:: EXERCISE DETAILS ::
Reproduce the listing that follows in full. Omit its images.

:: SOURCE RECORDS ::
--------------------------------

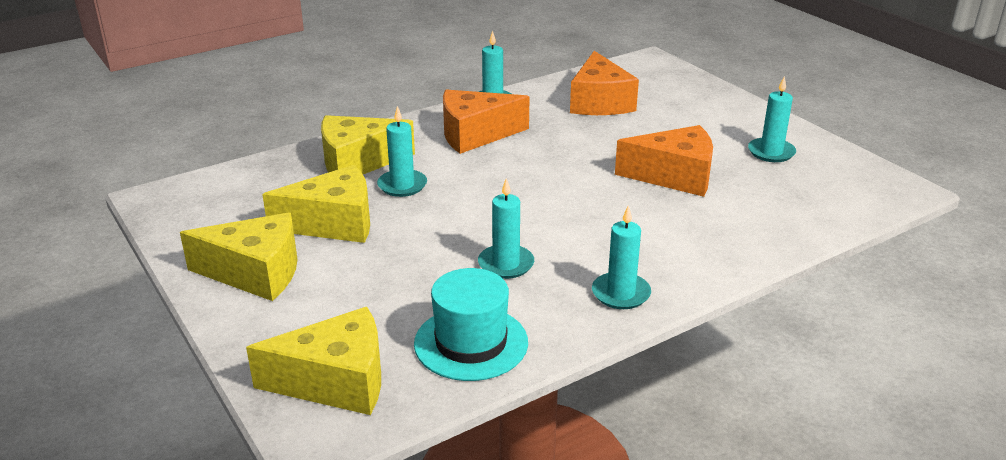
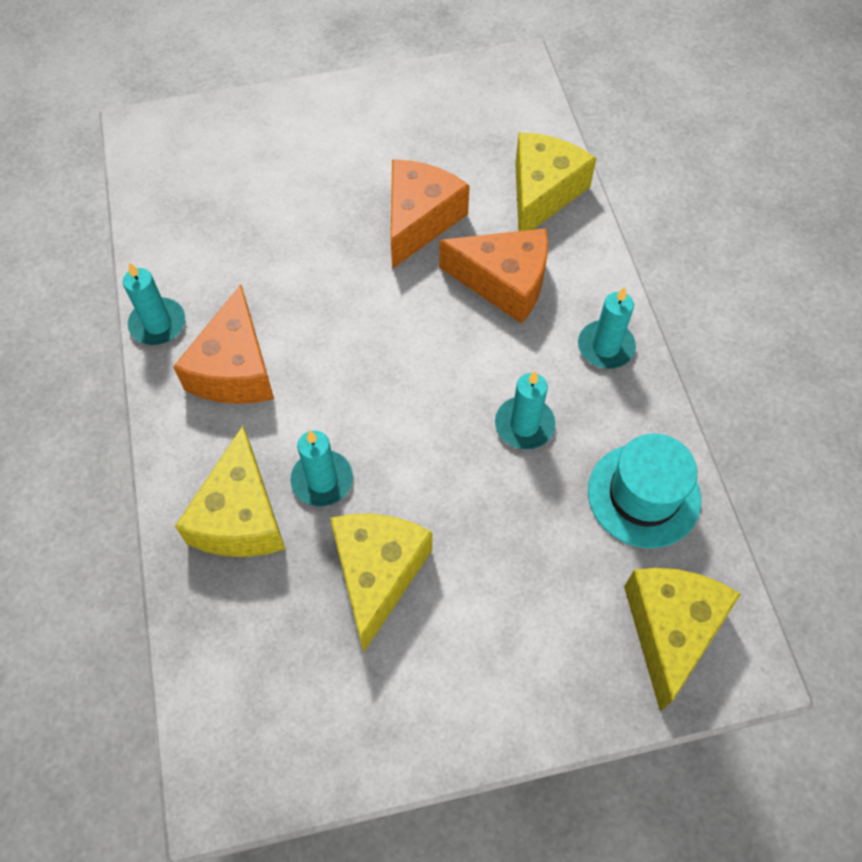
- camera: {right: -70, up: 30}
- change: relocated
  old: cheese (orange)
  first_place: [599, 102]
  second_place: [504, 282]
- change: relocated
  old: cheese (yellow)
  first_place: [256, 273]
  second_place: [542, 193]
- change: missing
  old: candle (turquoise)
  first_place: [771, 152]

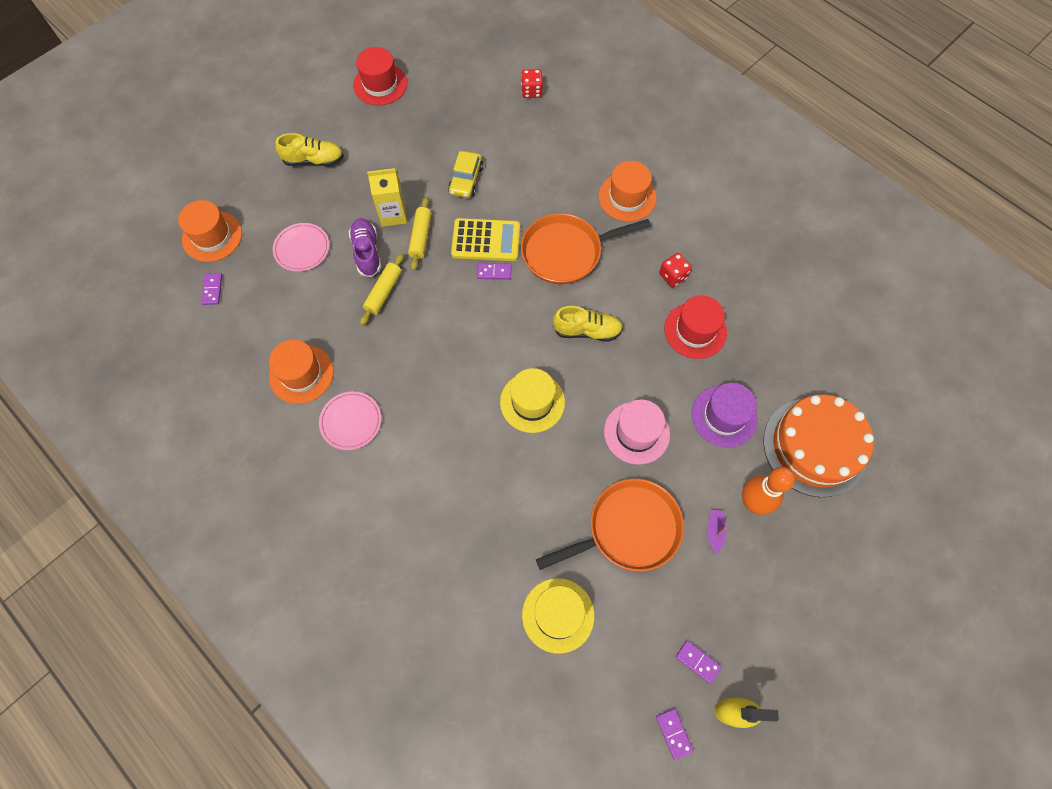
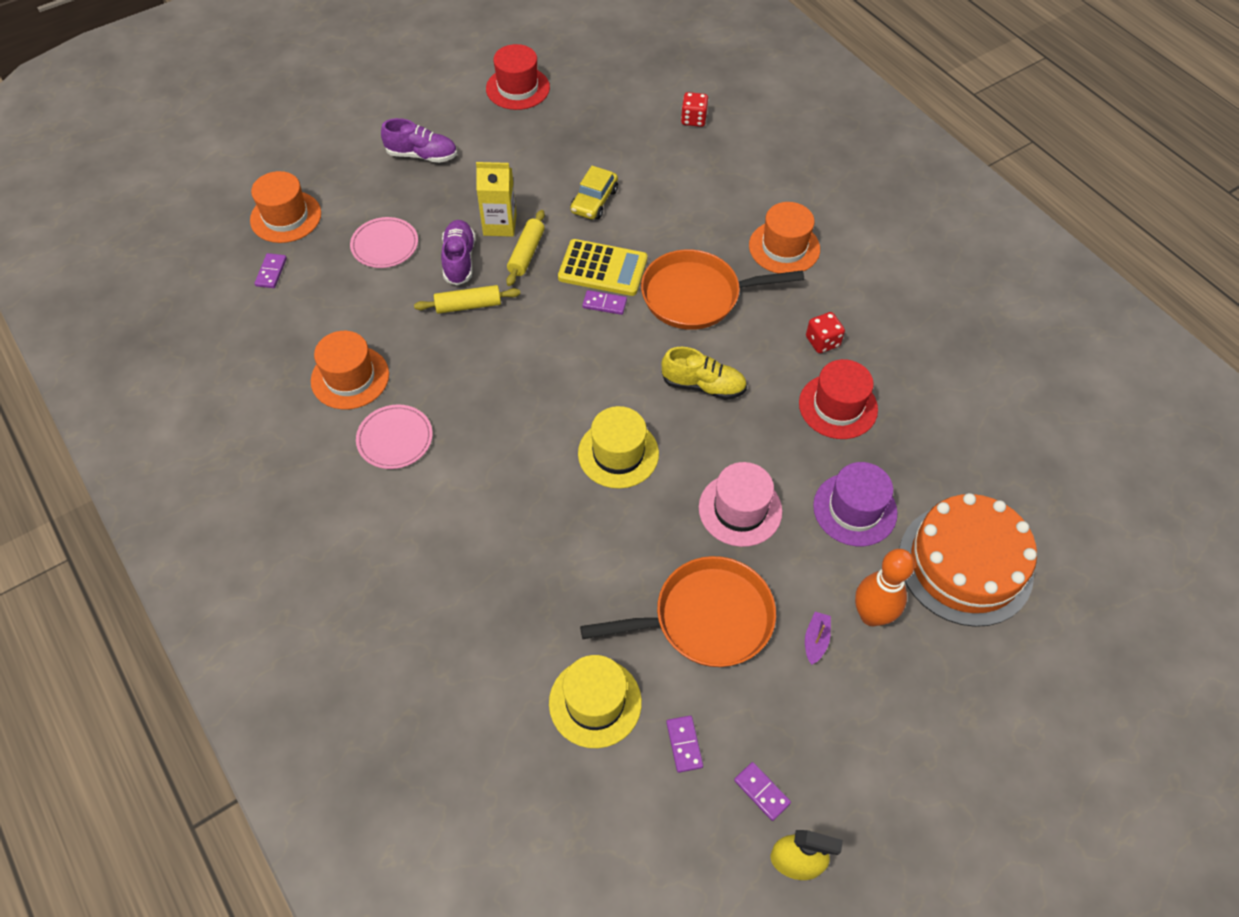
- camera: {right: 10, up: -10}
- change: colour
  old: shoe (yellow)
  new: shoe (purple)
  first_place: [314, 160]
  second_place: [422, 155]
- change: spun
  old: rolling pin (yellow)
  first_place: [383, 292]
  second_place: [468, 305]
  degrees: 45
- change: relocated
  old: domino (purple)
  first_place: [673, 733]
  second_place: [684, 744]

--------------------------------

:: ANSWER TO THIS TASK ::
- camera: {right: -70, up: 30}
- change: relocated
  old: cheese (orange)
  first_place: [599, 102]
  second_place: [504, 282]
- change: relocated
  old: cheese (yellow)
  first_place: [256, 273]
  second_place: [542, 193]
- change: missing
  old: candle (turquoise)
  first_place: [771, 152]

- camera: {right: 10, up: -10}
- change: colour
  old: shoe (yellow)
  new: shoe (purple)
  first_place: [314, 160]
  second_place: [422, 155]
- change: spun
  old: rolling pin (yellow)
  first_place: [383, 292]
  second_place: [468, 305]
  degrees: 45
- change: relocated
  old: domino (purple)
  first_place: [673, 733]
  second_place: [684, 744]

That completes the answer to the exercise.